◆ GIVEN INSTRUCTION
Please pick out every line of the records that contains the string "Identify" and copy each one. Case counts.
• • • • •
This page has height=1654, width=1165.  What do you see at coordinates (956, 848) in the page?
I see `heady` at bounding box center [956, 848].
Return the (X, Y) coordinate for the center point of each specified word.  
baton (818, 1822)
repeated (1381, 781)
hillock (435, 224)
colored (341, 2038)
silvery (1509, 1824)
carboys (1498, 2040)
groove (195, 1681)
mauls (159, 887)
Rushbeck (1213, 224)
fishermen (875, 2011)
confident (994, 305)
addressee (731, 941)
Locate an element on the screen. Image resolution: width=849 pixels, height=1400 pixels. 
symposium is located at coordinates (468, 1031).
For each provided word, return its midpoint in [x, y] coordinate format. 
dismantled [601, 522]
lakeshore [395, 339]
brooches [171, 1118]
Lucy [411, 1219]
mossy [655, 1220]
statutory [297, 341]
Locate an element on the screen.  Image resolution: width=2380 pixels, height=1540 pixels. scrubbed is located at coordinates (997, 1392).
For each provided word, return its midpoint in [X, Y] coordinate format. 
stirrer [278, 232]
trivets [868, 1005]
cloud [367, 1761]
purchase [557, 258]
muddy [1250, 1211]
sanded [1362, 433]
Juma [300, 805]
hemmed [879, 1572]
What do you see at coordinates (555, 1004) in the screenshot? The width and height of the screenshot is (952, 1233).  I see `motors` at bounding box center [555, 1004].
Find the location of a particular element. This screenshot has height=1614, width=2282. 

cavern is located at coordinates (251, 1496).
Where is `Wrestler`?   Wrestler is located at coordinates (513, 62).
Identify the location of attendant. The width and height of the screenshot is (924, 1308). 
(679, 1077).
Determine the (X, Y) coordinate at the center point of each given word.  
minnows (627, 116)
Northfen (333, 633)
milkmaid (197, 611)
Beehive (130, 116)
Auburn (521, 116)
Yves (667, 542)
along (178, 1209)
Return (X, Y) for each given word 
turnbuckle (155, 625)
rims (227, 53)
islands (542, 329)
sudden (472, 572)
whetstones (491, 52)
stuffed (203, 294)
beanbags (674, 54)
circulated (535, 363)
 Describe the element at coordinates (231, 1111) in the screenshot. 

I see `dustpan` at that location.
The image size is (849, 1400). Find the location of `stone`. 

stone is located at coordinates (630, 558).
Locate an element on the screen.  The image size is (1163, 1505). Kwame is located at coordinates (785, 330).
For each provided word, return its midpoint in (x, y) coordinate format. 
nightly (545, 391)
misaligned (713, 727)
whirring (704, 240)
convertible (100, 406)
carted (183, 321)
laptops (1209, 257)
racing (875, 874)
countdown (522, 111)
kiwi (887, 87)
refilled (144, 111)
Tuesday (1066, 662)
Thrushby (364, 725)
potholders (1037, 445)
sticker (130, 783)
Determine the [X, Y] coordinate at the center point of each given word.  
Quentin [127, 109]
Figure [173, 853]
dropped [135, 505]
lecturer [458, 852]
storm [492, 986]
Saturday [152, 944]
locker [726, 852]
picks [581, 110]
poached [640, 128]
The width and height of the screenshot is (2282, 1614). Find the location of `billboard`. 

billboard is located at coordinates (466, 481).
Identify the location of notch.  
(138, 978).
• • • • •
◆ RESULT OF THE TASK
Identify the location of attendant. The width and height of the screenshot is (924, 1308). 
Identify the location of notch.  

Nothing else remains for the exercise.